DIRECTIONS: Working from the records below, repeat exactly the lines starting at the line that contains "[392,336,425,367]" and ending at the line that contains "[424,293,467,347] (first image)", inclusive.

Object change listings

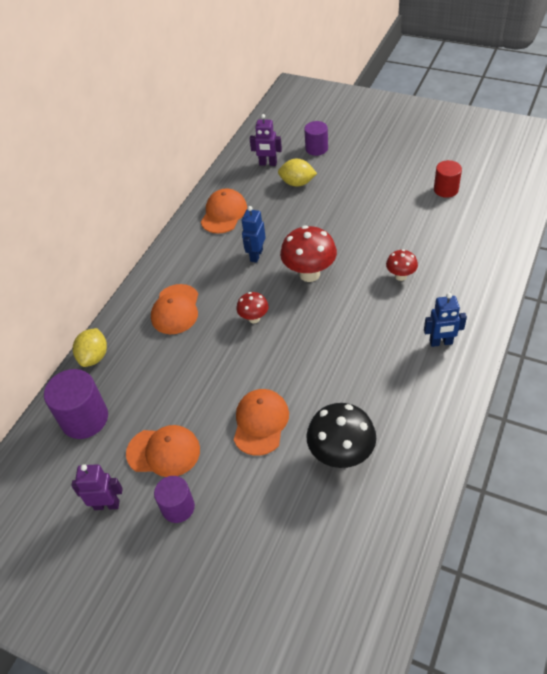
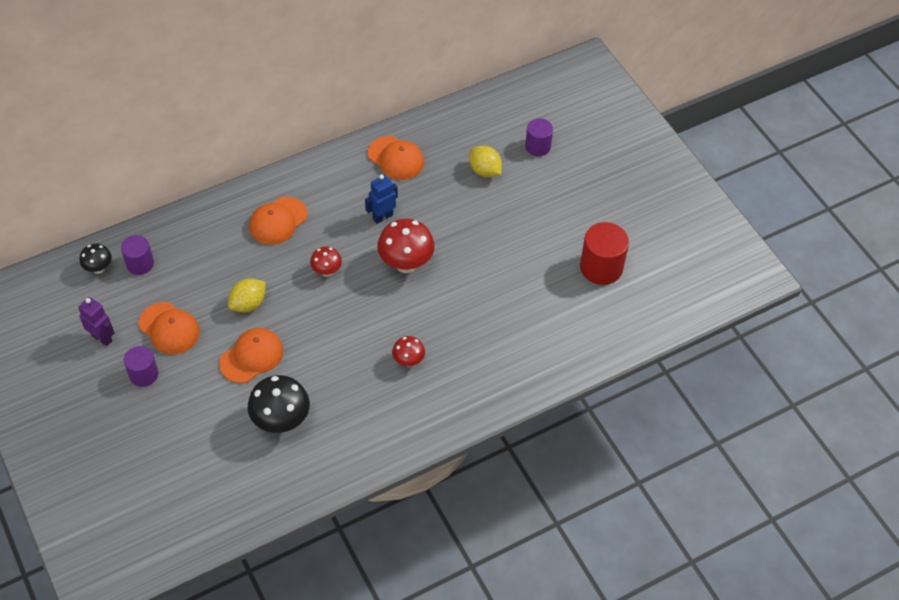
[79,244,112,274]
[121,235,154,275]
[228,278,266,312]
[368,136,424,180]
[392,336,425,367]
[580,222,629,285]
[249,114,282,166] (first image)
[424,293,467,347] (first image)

...

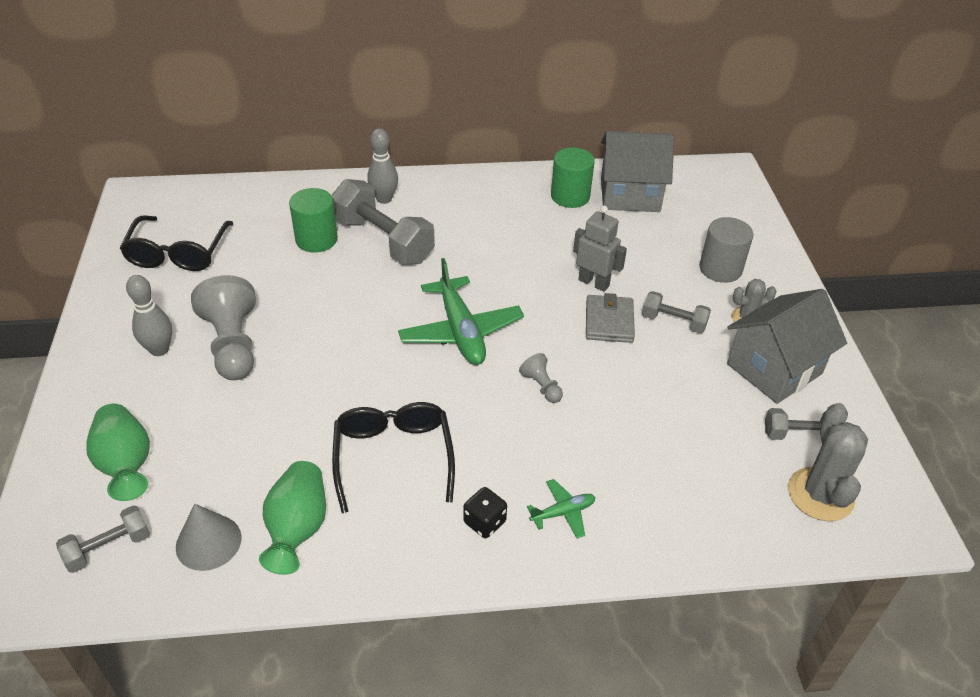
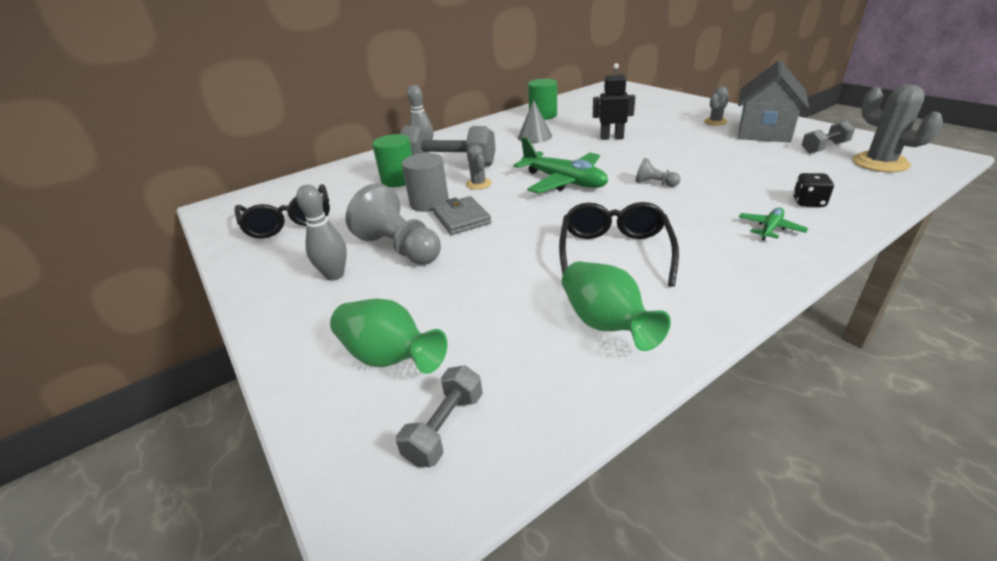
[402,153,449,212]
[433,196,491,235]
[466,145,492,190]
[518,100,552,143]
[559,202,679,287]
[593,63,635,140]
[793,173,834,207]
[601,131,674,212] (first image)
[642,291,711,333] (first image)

WRITTEN SOLUTION:
[392,336,425,367]
[580,222,629,285]
[249,114,282,166] (first image)
[424,293,467,347] (first image)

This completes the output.